Set down every record below exactly as it appears, but without the pictures.

»»

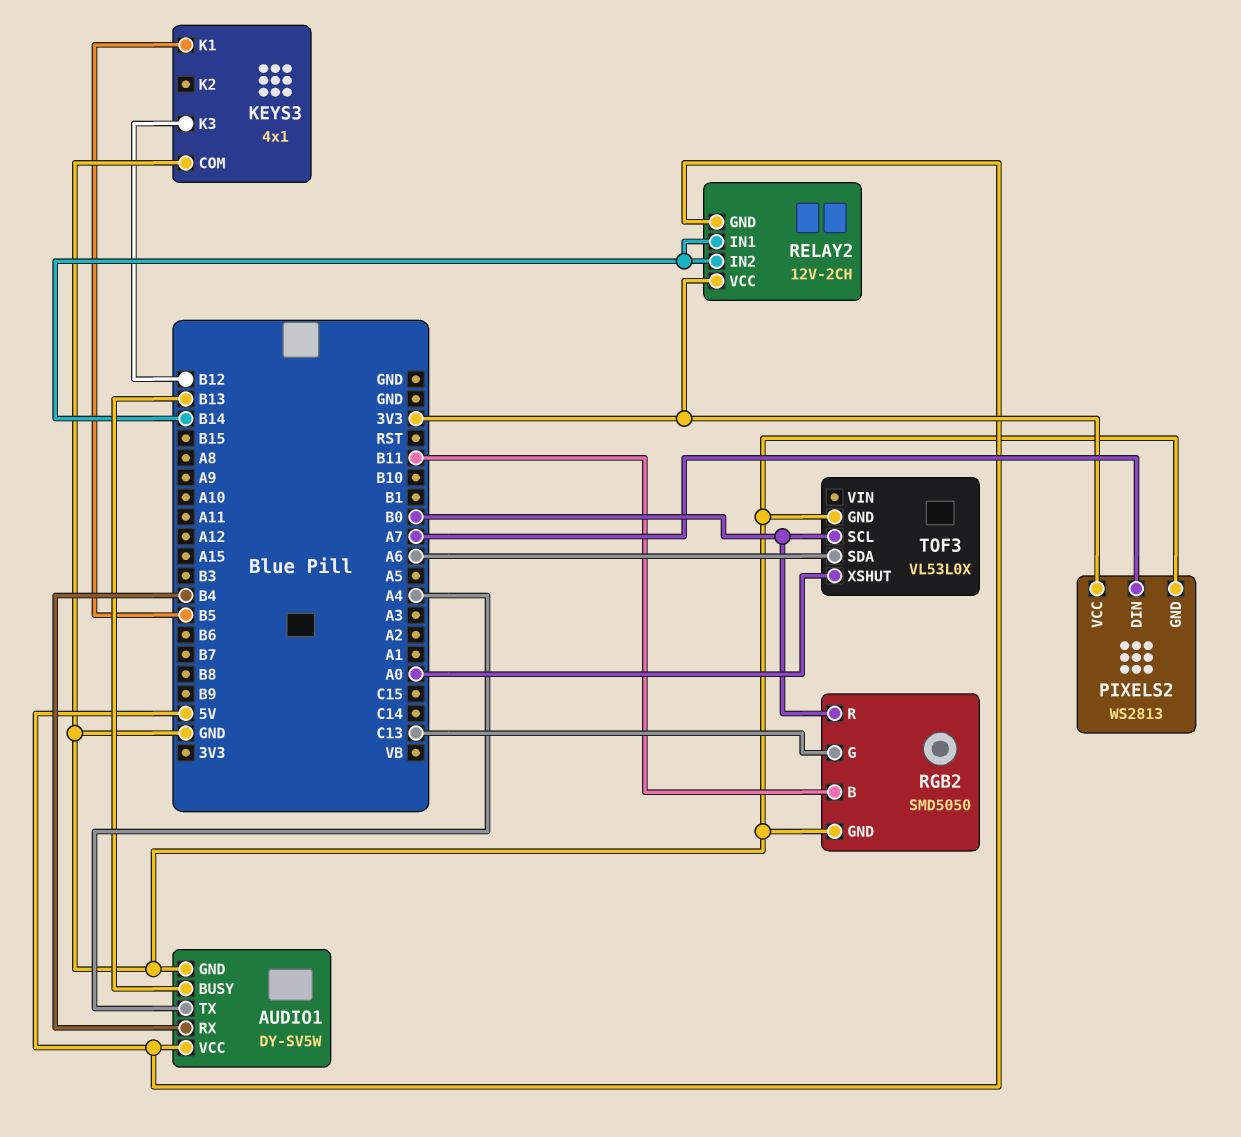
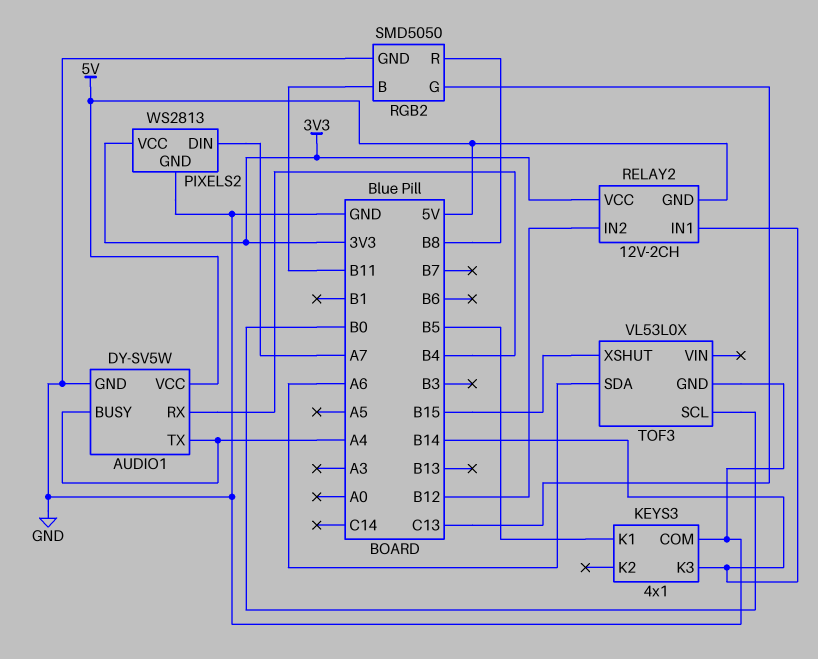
AUDIO1 pin BUSY: B13 -> A4
KEYS3 pin K3: B12 -> B14
RELAY2 pin IN2: B14 -> B12
RGB2 pin R: B0 -> B8
TOF3 pin XSHUT: A0 -> B15

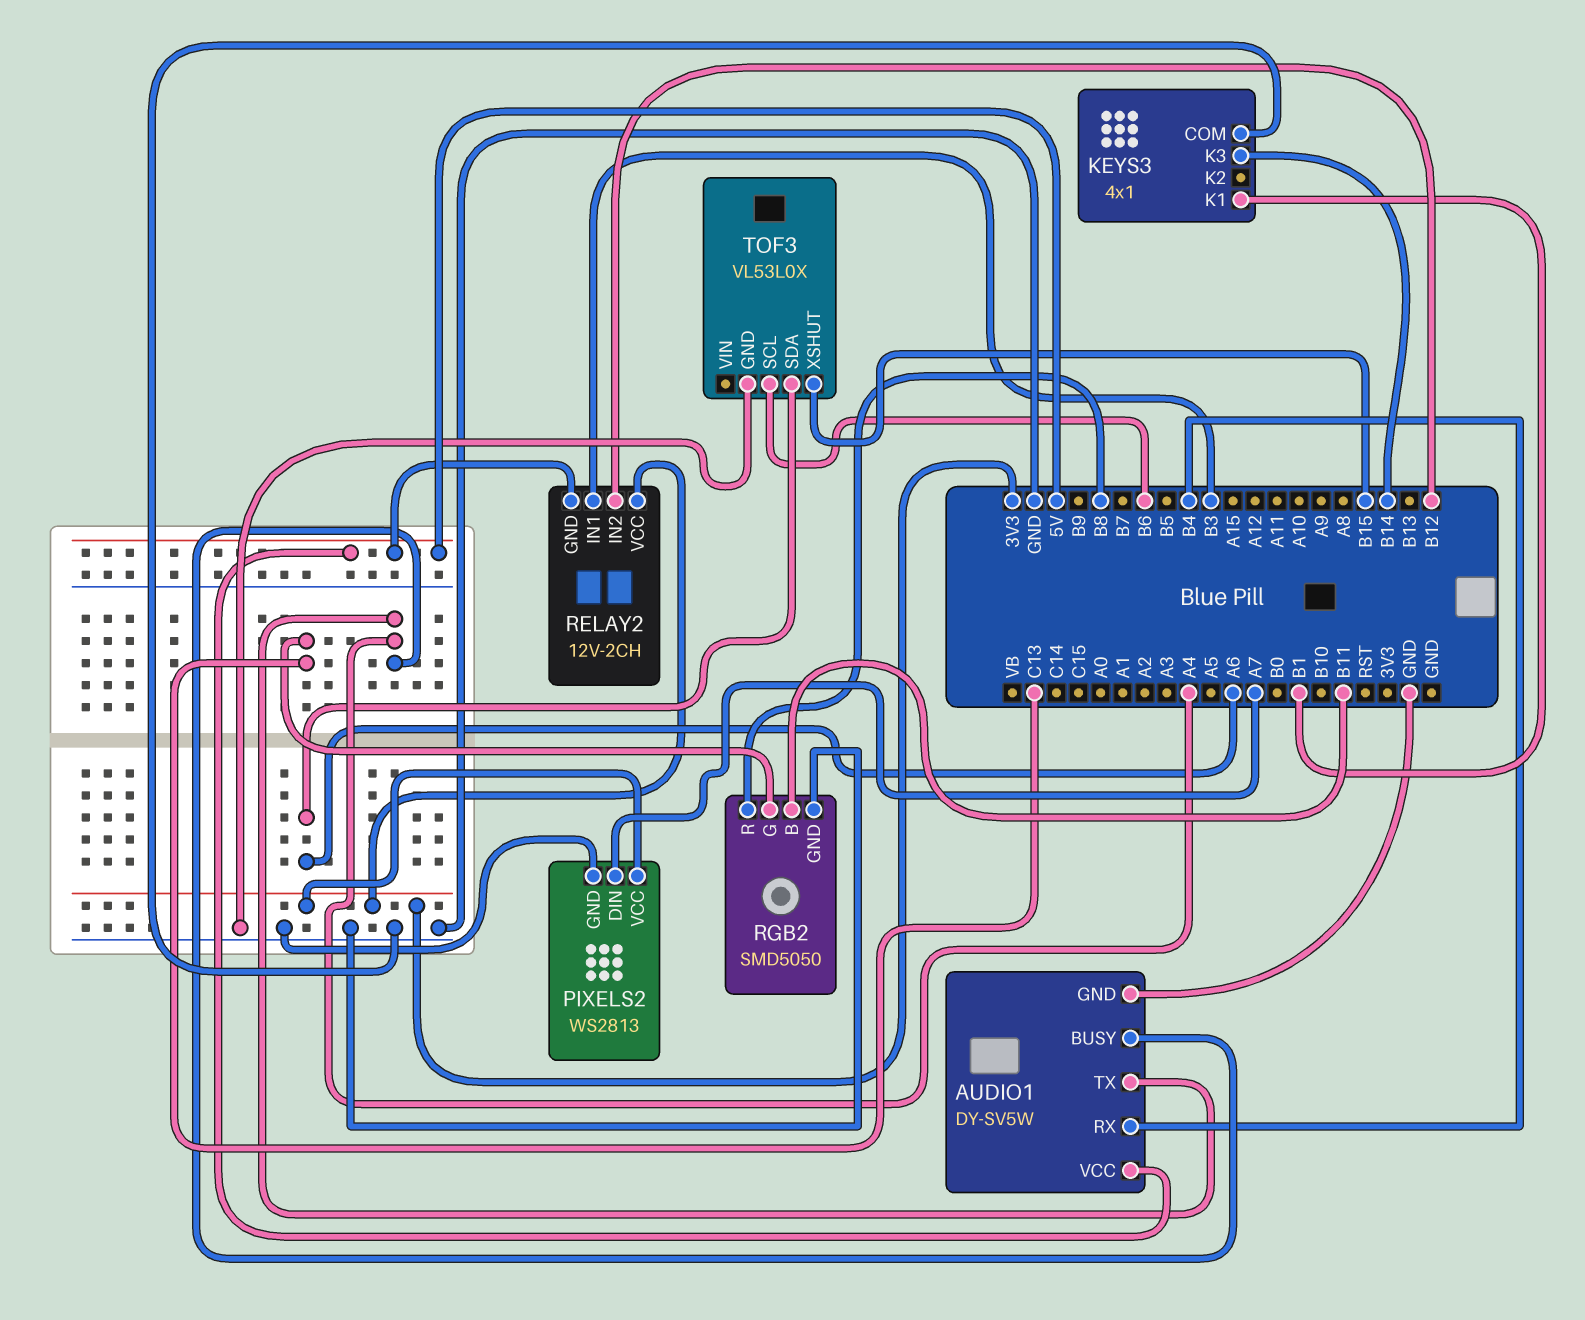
KEYS3 pin K1: B5 -> B1
RELAY2 pin IN1: B14 -> B3
TOF3 pin SCL: B0 -> B6

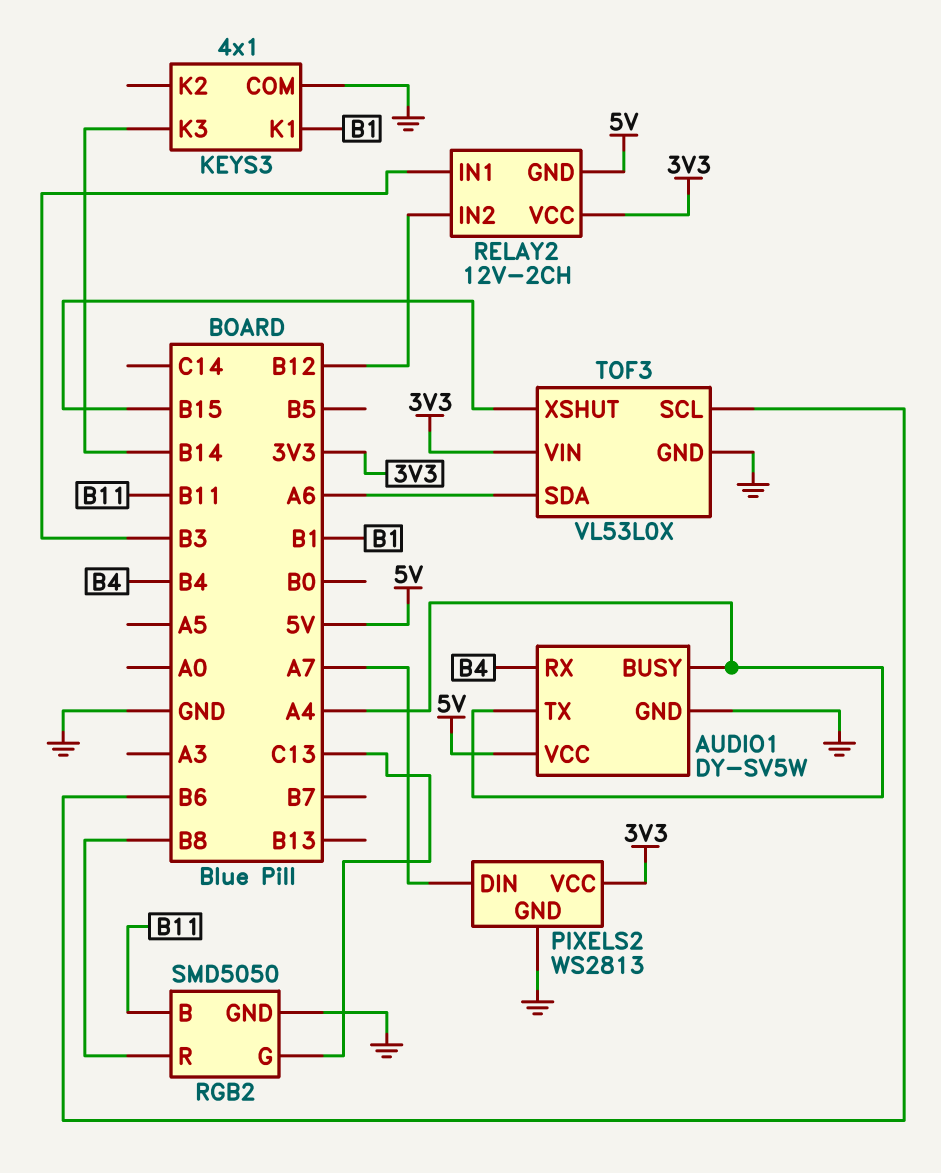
TOF3 pin VIN: none -> 3V3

««

## Answer box
AUDIO1 pin BUSY: B13 -> A4
KEYS3 pin K3: B12 -> B14
RELAY2 pin IN2: B14 -> B12
RGB2 pin R: B0 -> B8
TOF3 pin XSHUT: A0 -> B15

KEYS3 pin K1: B5 -> B1
RELAY2 pin IN1: B14 -> B3
TOF3 pin SCL: B0 -> B6

TOF3 pin VIN: none -> 3V3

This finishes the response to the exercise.